→ Instructions to follow: Every line that contains the word "white" should be copied from the records below.
++++ Materials provided
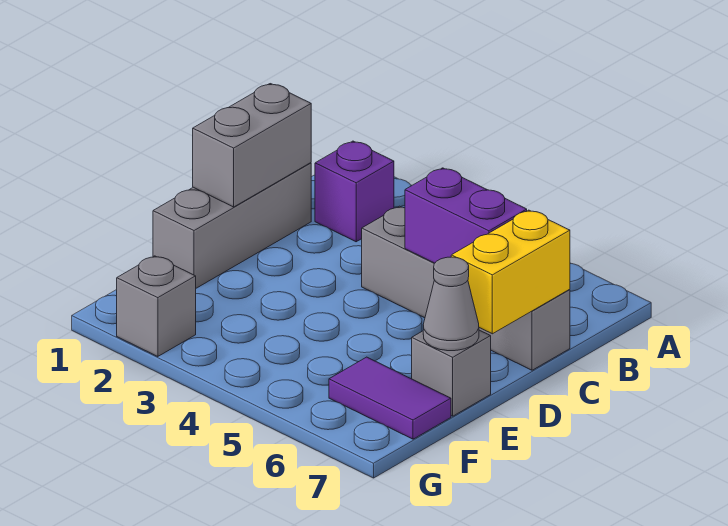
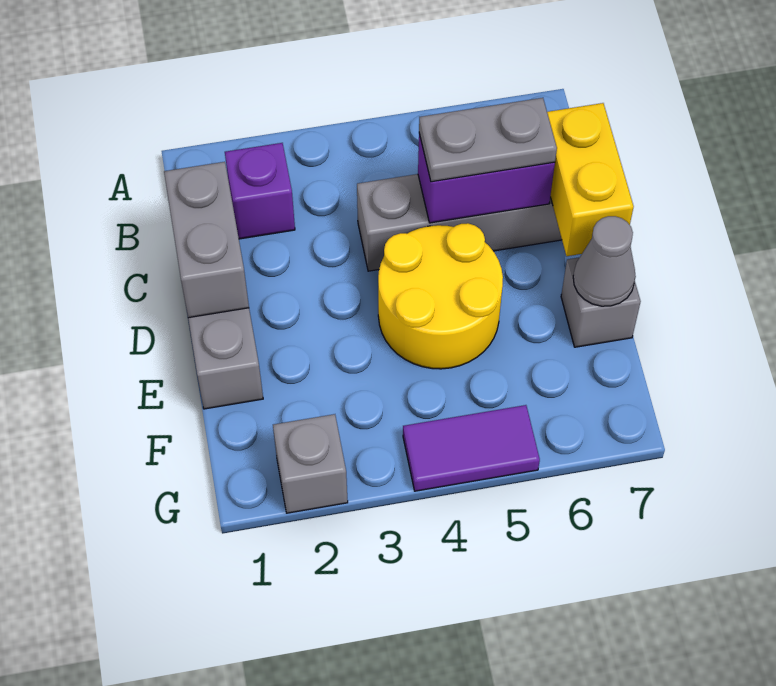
none -> grey plate C5:C6 level 3
none -> yellow round brick D4:E5 level 1
purple tile F6:F7 level 1 -> purple tile G4:G5 level 1

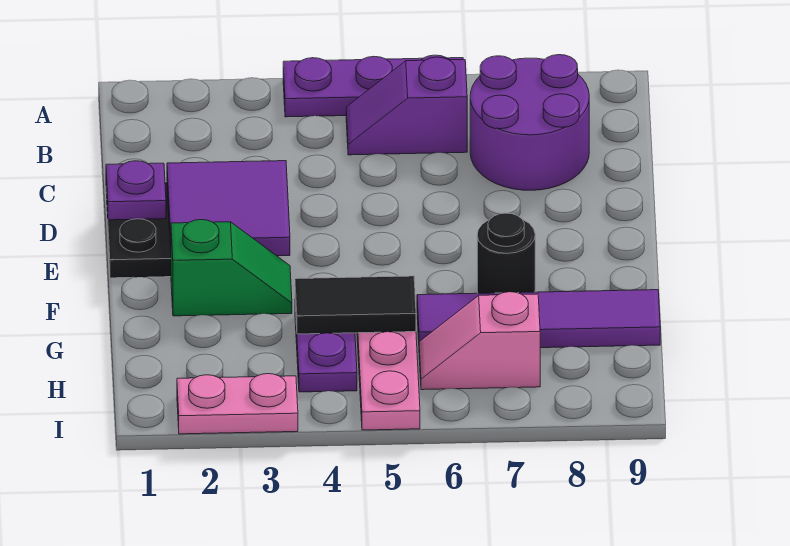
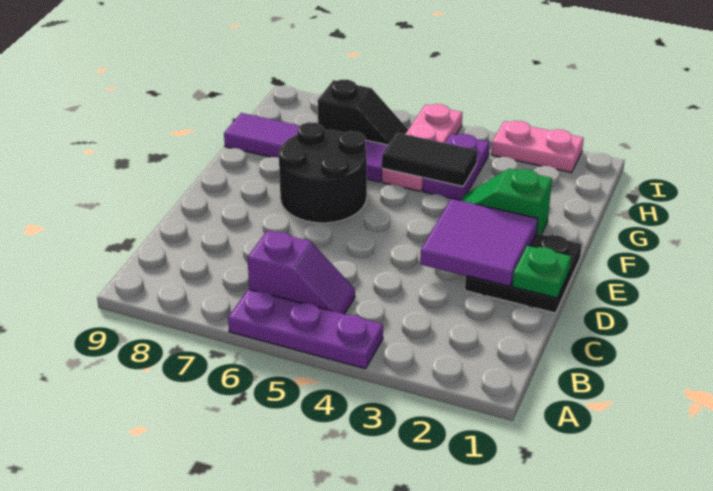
purple round brick B7:C8 level 1 -> none
purple plate D1 level 2 -> green plate D1 level 2
black round brick F7 level 1 -> black round brick E6:F7 level 1
pink slope H6:H7 level 1 top 7 -> black slope H6:H7 level 1 top 7

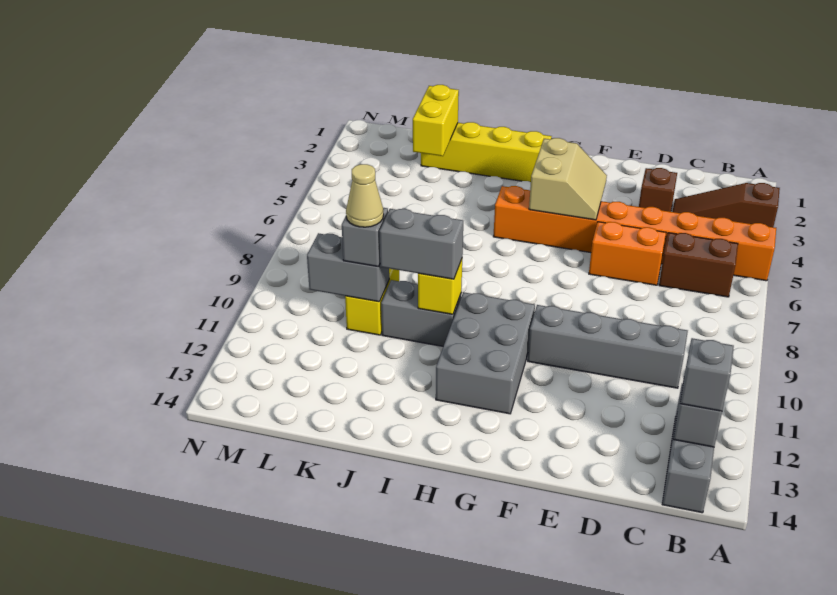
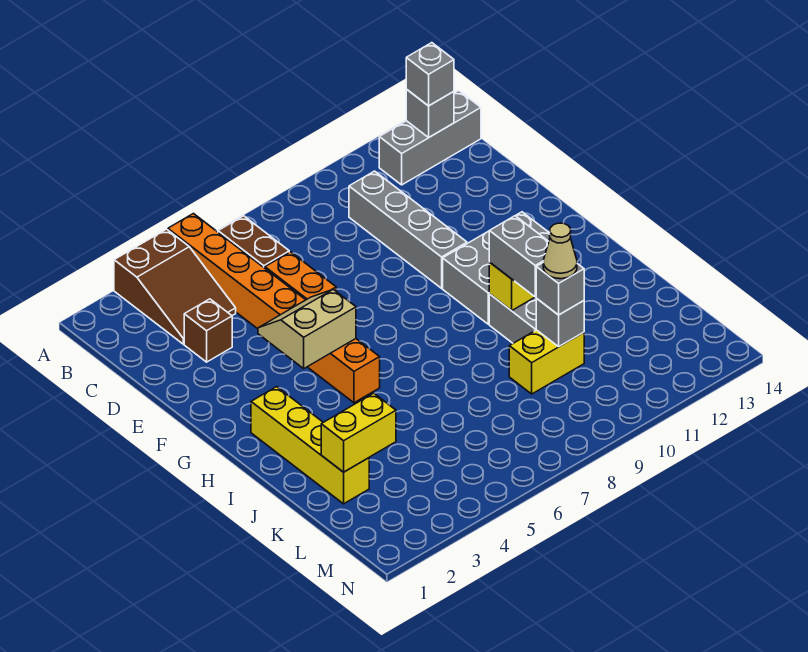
brown slope A3:C3 level 1 top A -> brown slope A3:C4 level 1 top A
grey brick K10:L10 level 2 -> grey brick K10 level 2

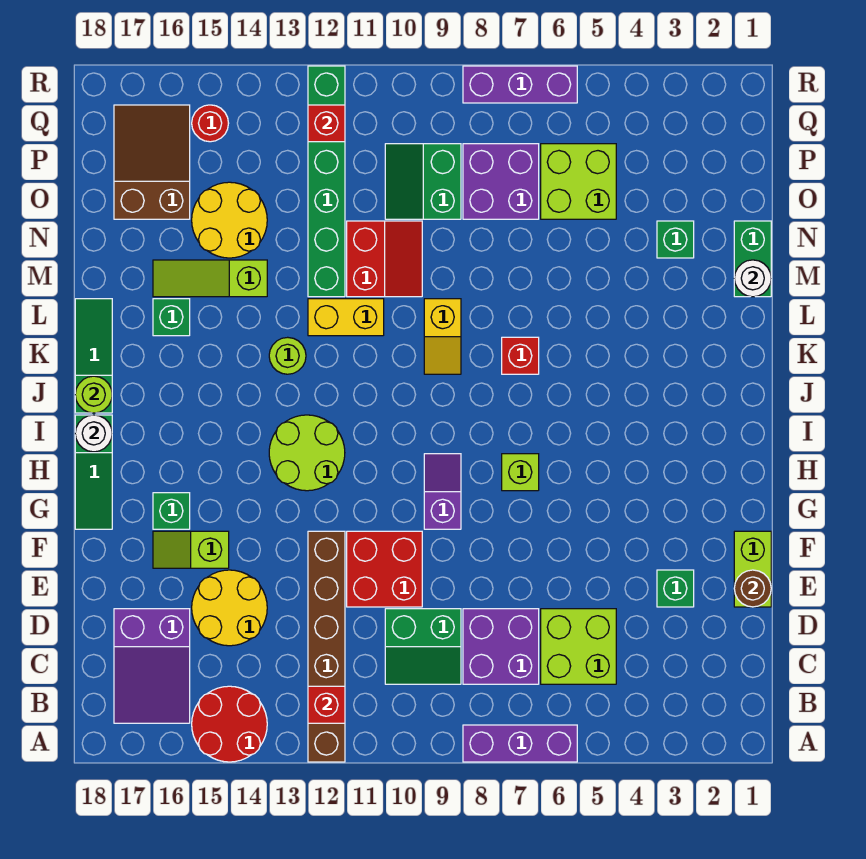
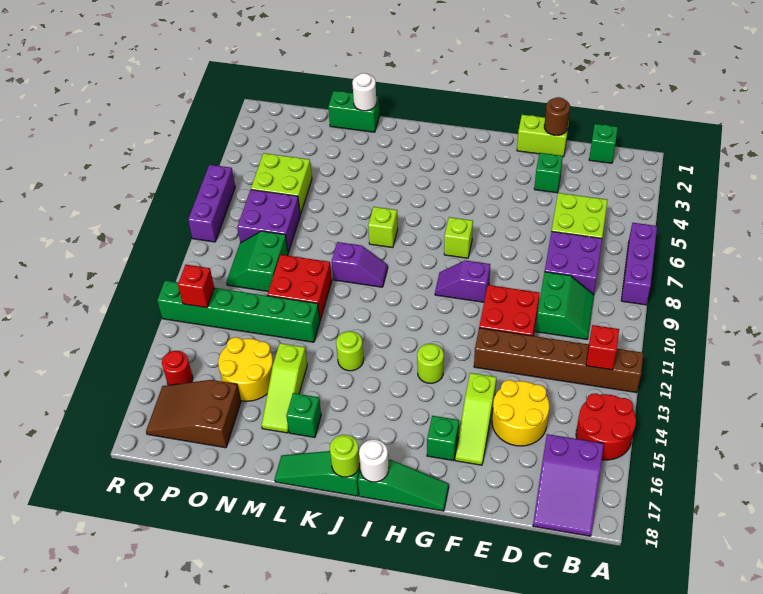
purple slope B16:D17 level 1 top D -> purple slope B16:C18 level 1 top 16
lime slope F15:F16 level 1 top 15 -> lime slope F14:F16 level 1 top 14
lime round brick H12:I13 level 1 -> lime round brick H13 level 1
red brick K7 level 1 -> lime brick K7 level 1
yellow slope K9:L9 level 1 top L -> purple slope K9:L9 level 1 top L
yellow brick L11:L12 level 1 -> none
red slope M10:N11 level 1 top 11 -> red brick M10:N11 level 1
green brick N3 level 1 -> green brick C1 level 1
green slope O9:P10 level 1 top 9 -> green slope O9:P10 level 1 top O

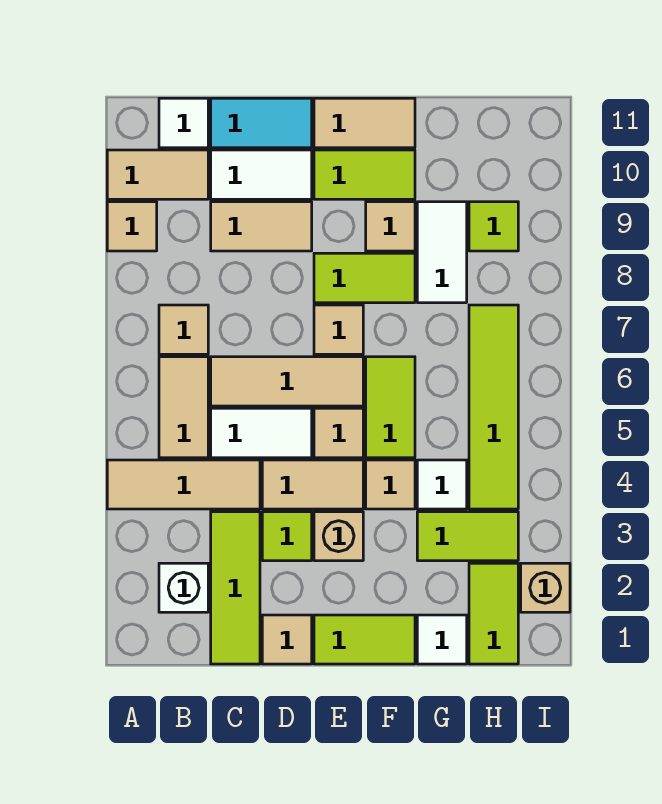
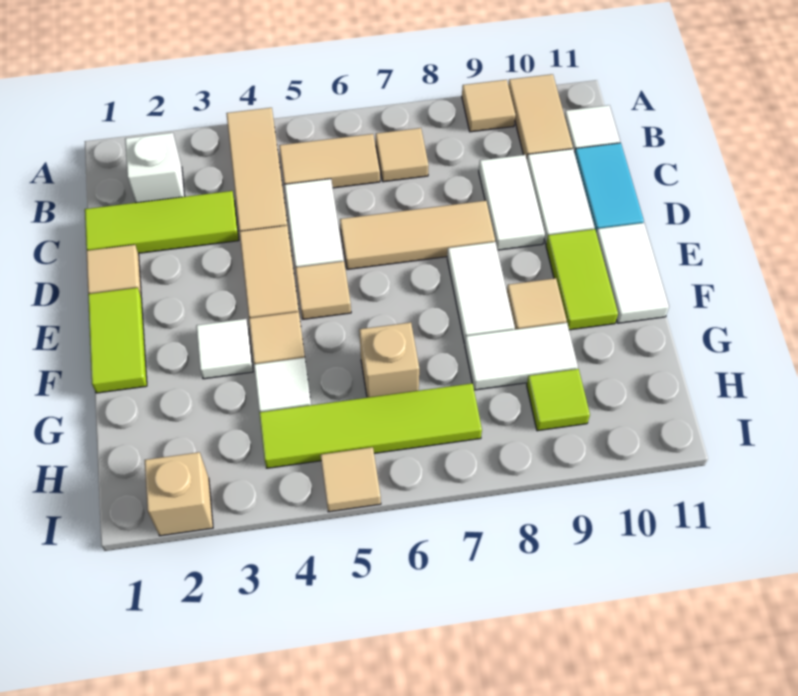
tan tile C6:E6 level 1 -> tan tile D6:D8 level 1
tan tile C9:D9 level 1 -> white tile C9:D9 level 1
lime tile D3 level 1 -> none
tan brick E3 level 1 -> tan brick G6 level 1
tan tile E7 level 1 -> tan tile I5 level 1
lime tile E8:F8 level 1 -> white tile E8:F8 level 1
tan tile E11:F11 level 1 -> white tile E11:F11 level 1
lime tile F5:F6 level 1 -> none
white tile G1 level 1 -> white tile F3 level 1
lime tile G3:H3 level 1 -> none
lime tile H1:H2 level 1 -> none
++++++++
→ Your solution:
tan tile C9:D9 level 1 -> white tile C9:D9 level 1
lime tile E8:F8 level 1 -> white tile E8:F8 level 1
tan tile E11:F11 level 1 -> white tile E11:F11 level 1
white tile G1 level 1 -> white tile F3 level 1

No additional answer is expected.